◆ EXERCISE INSTRUCTIONS ◆
Your answer should be the lines of the listing that contain the word "blue".

◆ TASK MATERIAL ◆
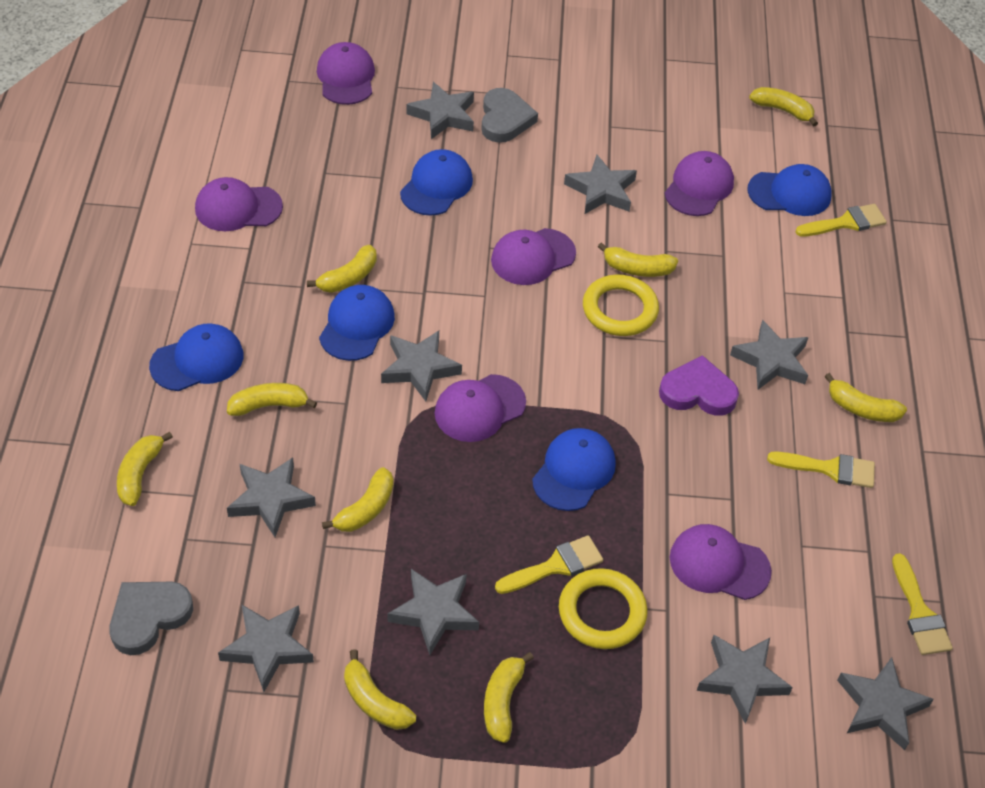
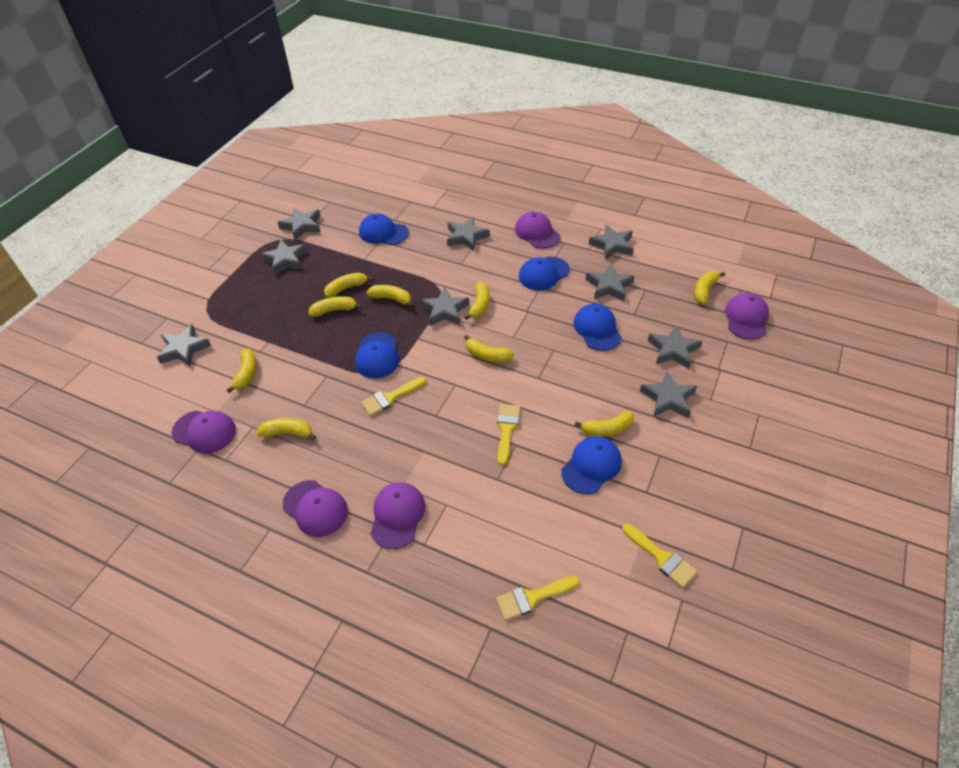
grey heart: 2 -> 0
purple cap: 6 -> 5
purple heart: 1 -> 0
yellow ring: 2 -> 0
--
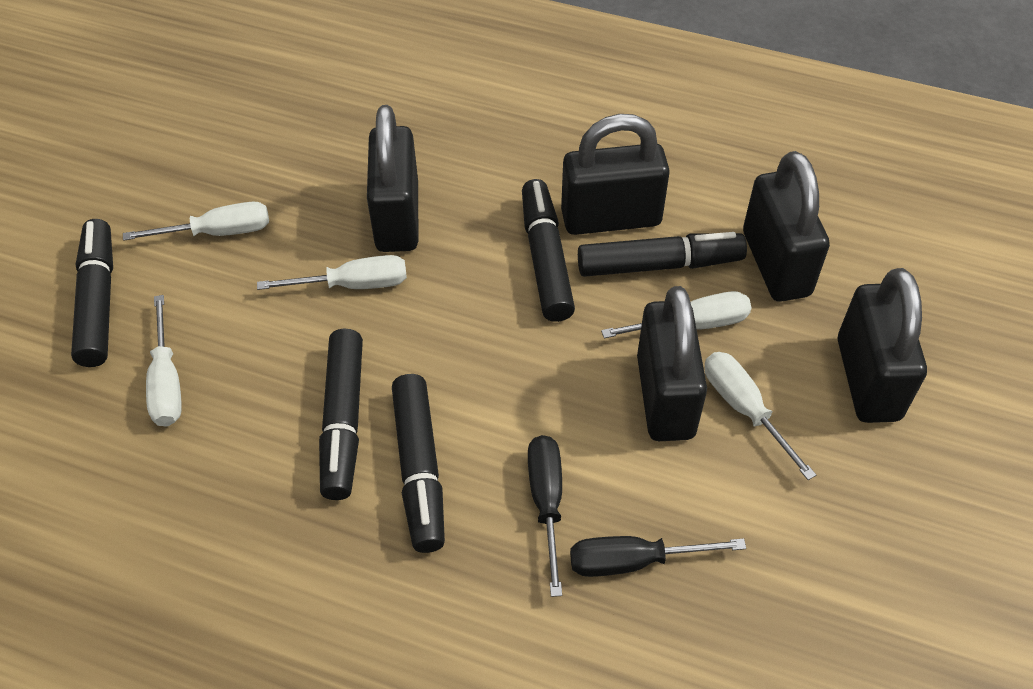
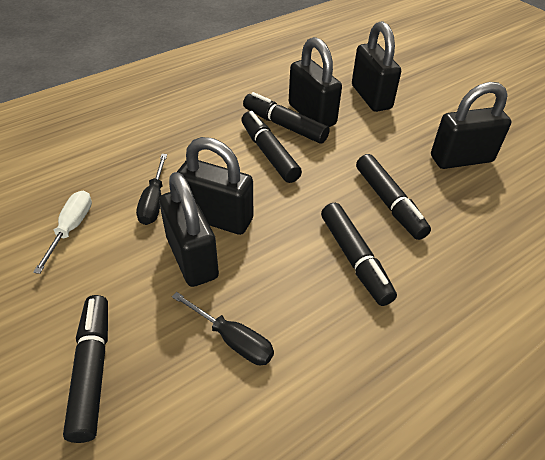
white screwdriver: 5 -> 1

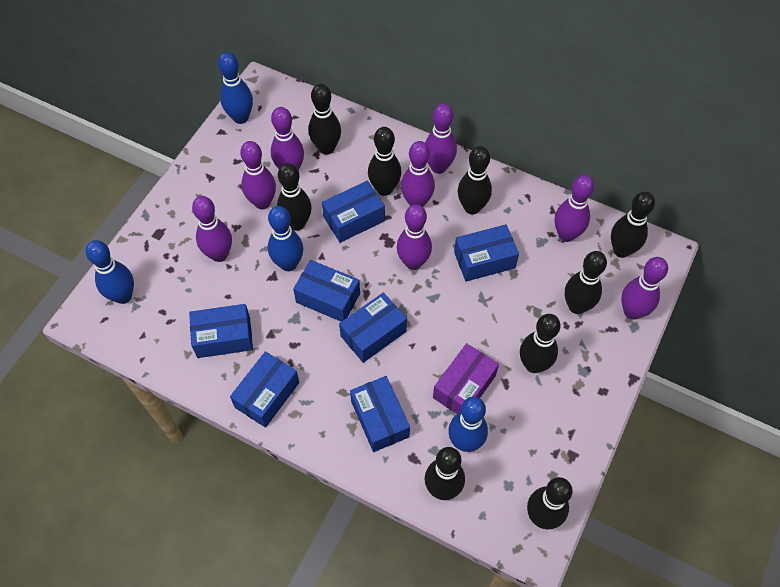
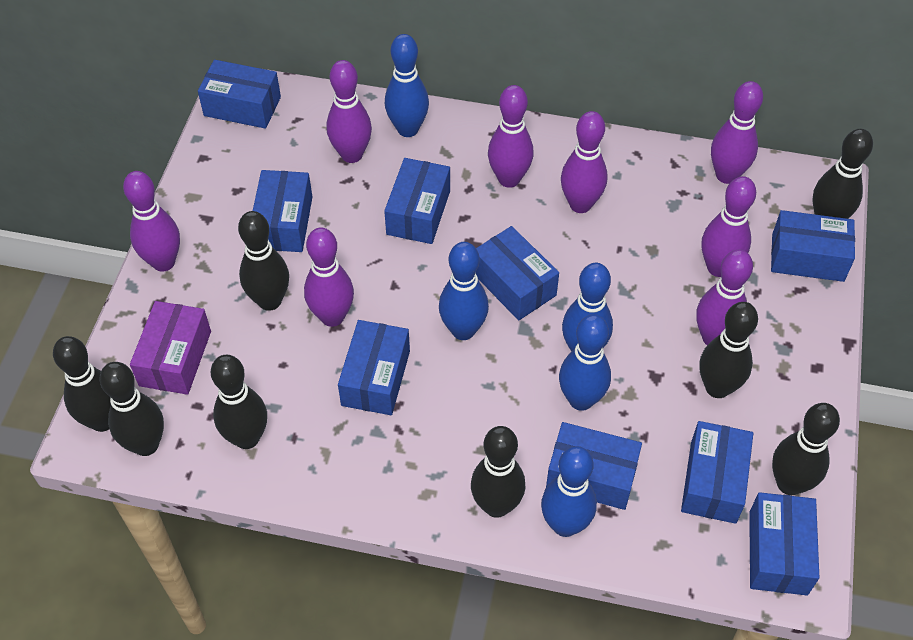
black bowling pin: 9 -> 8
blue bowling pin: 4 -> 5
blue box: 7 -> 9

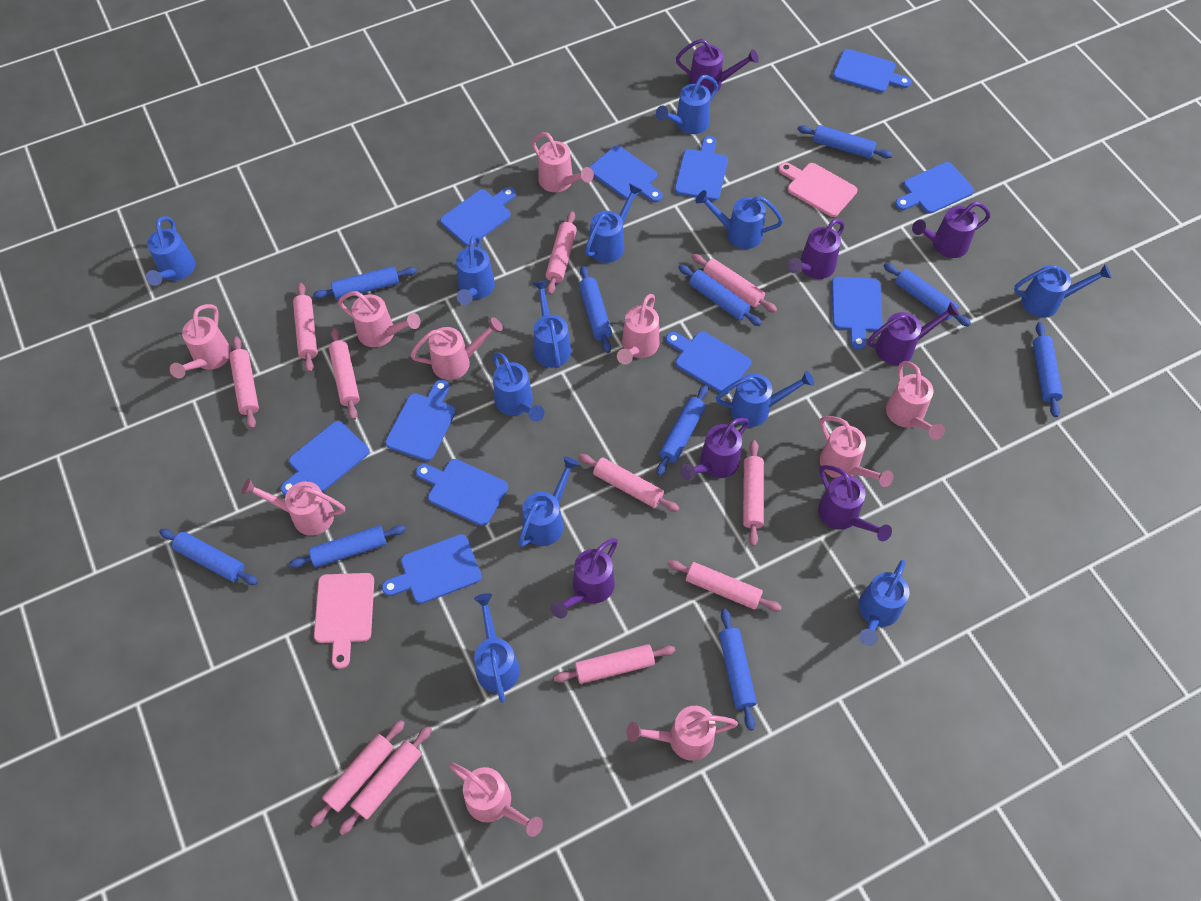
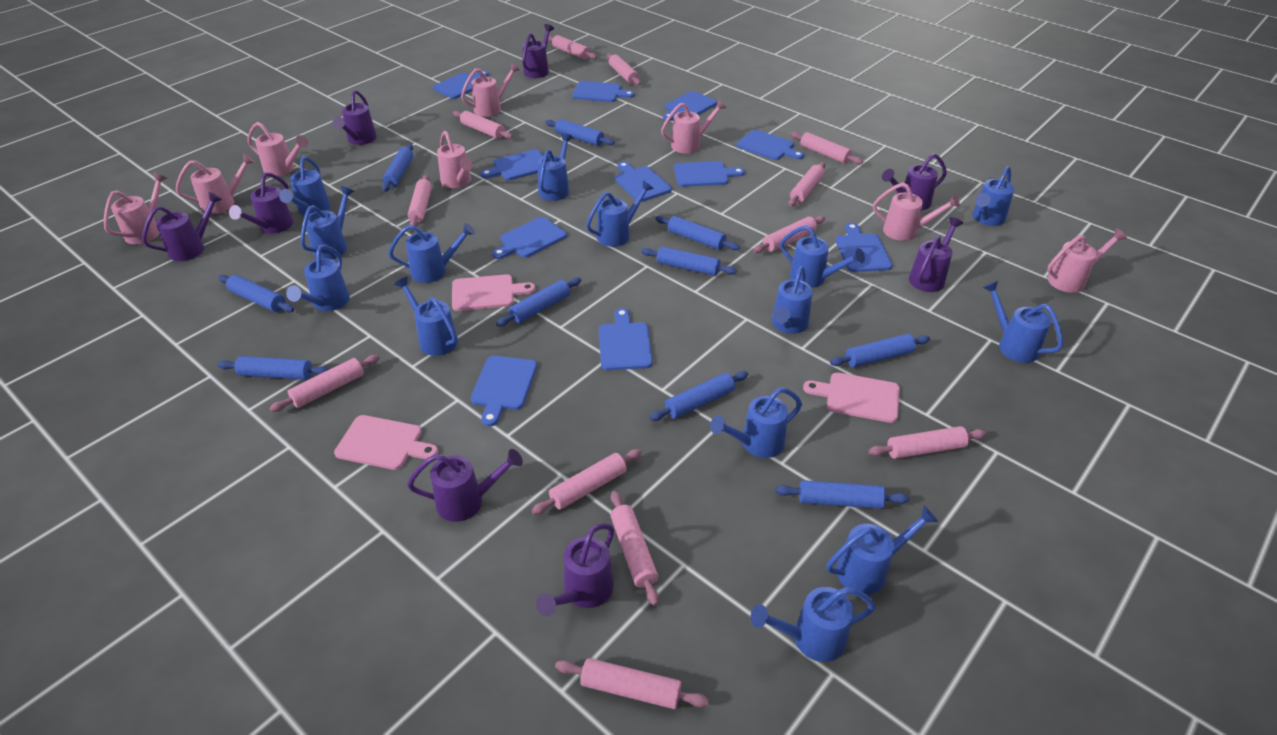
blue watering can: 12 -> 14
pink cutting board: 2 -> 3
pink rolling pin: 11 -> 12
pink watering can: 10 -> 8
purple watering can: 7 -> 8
--
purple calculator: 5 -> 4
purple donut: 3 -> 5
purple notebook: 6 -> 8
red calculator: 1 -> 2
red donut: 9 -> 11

◆ ANSWER AREA ◆
blue bowling pin: 4 -> 5
blue box: 7 -> 9
blue watering can: 12 -> 14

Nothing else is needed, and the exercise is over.